Work request: Scan the listing beneath this sentence. Report each line with the word "brick".

Provided entries:
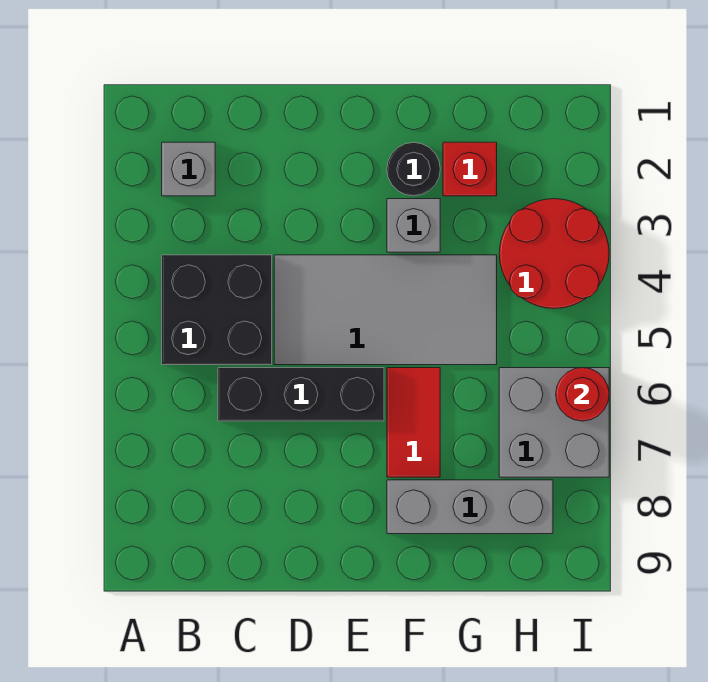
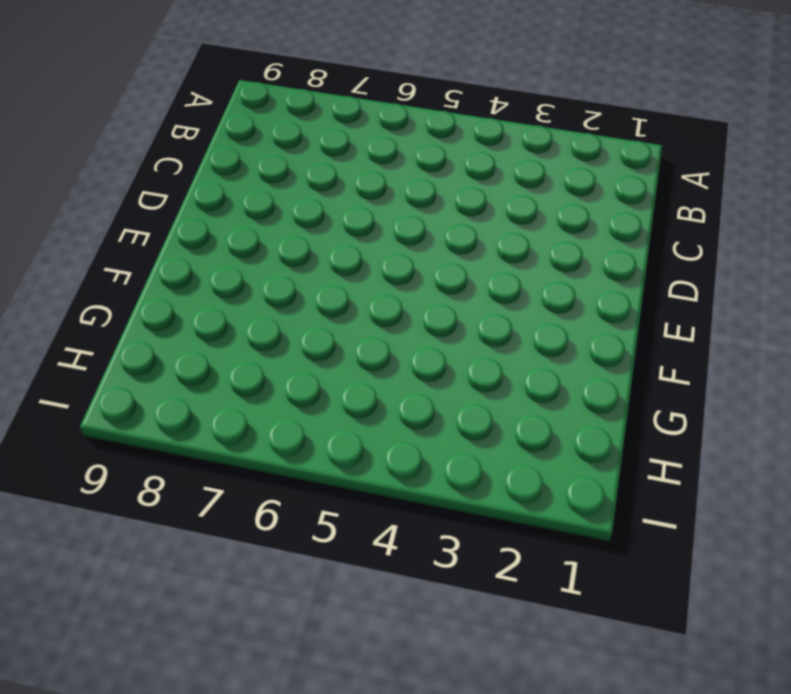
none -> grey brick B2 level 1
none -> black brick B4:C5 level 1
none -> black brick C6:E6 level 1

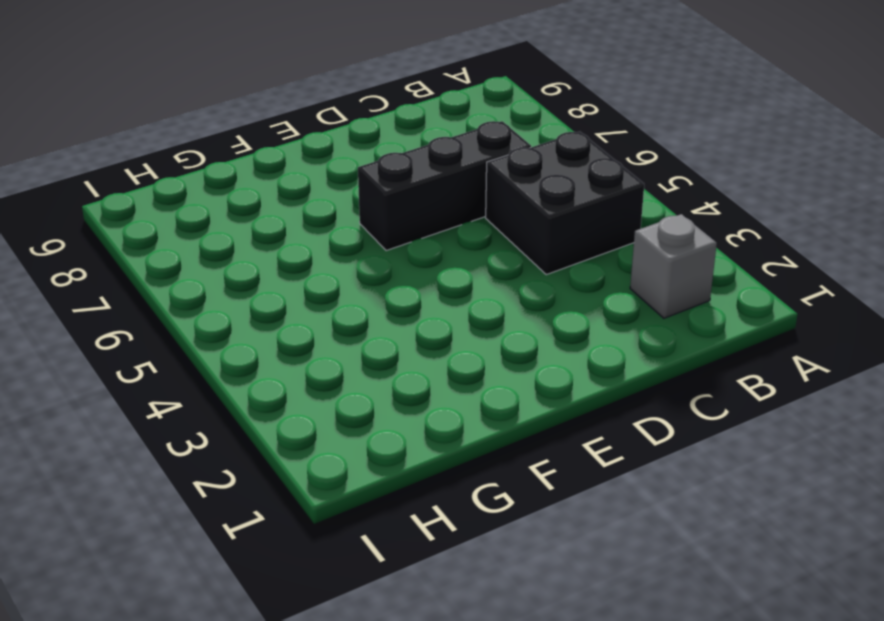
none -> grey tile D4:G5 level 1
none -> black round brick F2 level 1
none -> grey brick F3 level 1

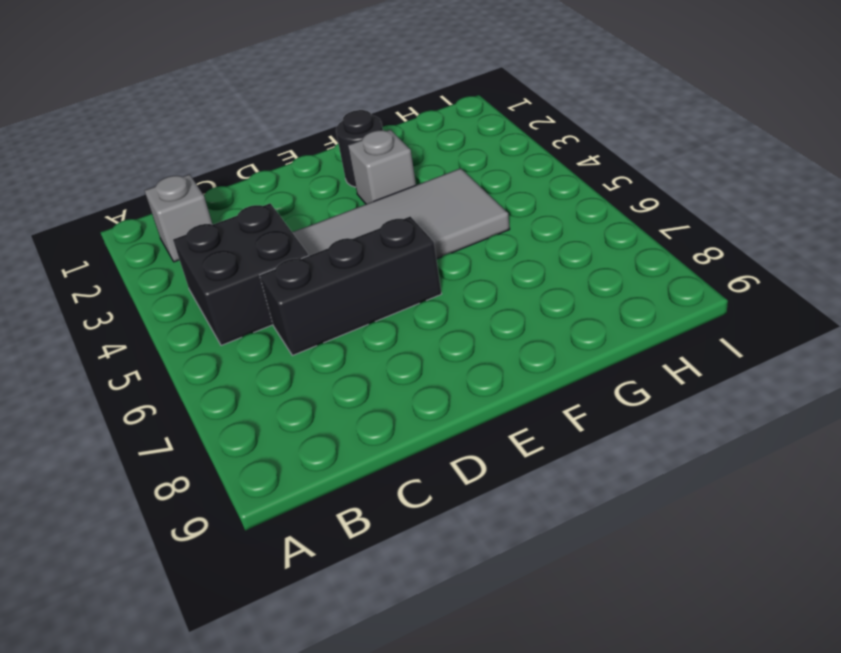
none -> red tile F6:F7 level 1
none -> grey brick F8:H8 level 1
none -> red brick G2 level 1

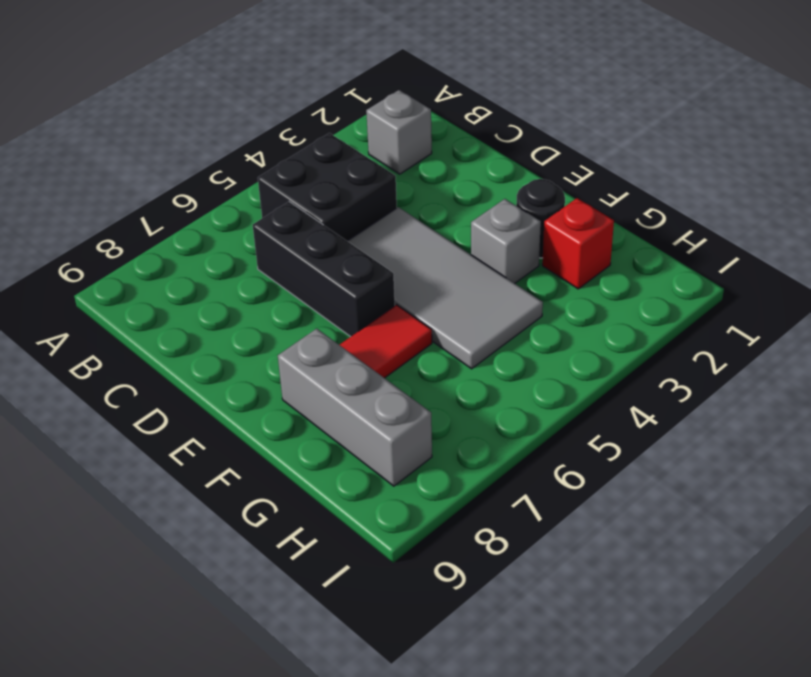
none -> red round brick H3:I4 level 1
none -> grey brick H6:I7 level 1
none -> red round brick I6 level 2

Written response:
none -> grey brick B2 level 1
none -> black brick B4:C5 level 1
none -> black brick C6:E6 level 1
none -> black round brick F2 level 1
none -> grey brick F3 level 1
none -> grey brick F8:H8 level 1
none -> red brick G2 level 1
none -> red round brick H3:I4 level 1
none -> grey brick H6:I7 level 1
none -> red round brick I6 level 2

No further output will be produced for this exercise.